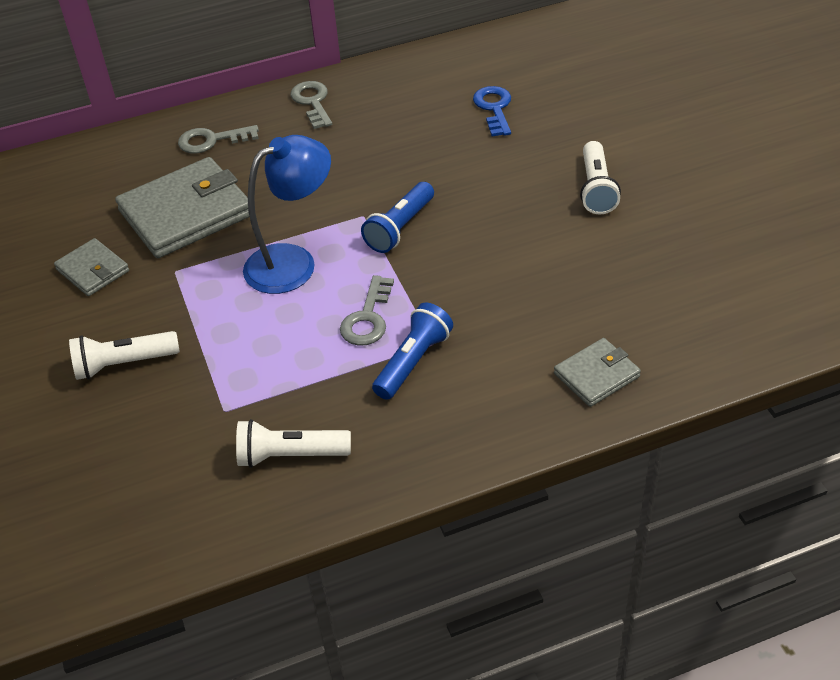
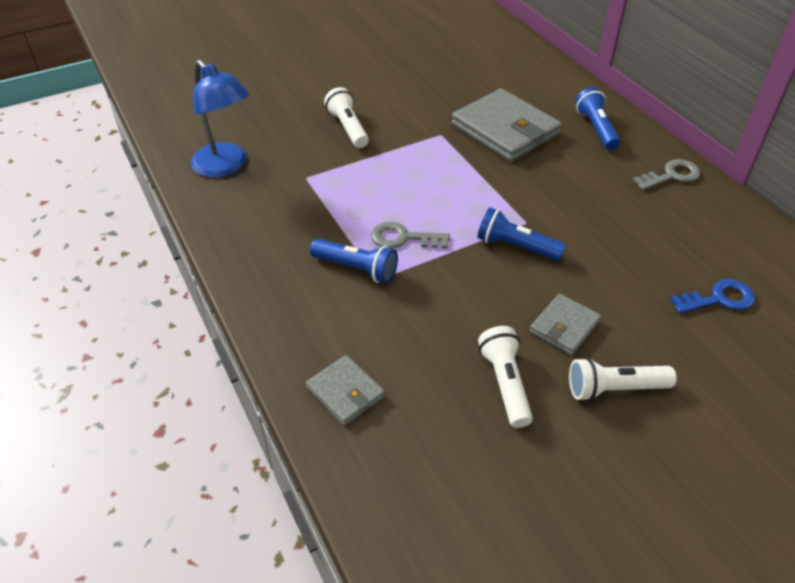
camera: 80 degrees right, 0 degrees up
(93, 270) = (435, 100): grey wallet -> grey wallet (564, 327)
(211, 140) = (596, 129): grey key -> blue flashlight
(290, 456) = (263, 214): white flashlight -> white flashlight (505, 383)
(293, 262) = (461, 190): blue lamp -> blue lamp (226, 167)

Problem to work on — For the word "grey", find all matching lines in the entries above and copy them out.

Exercise result —
(93, 270) = (435, 100): grey wallet -> grey wallet (564, 327)
(211, 140) = (596, 129): grey key -> blue flashlight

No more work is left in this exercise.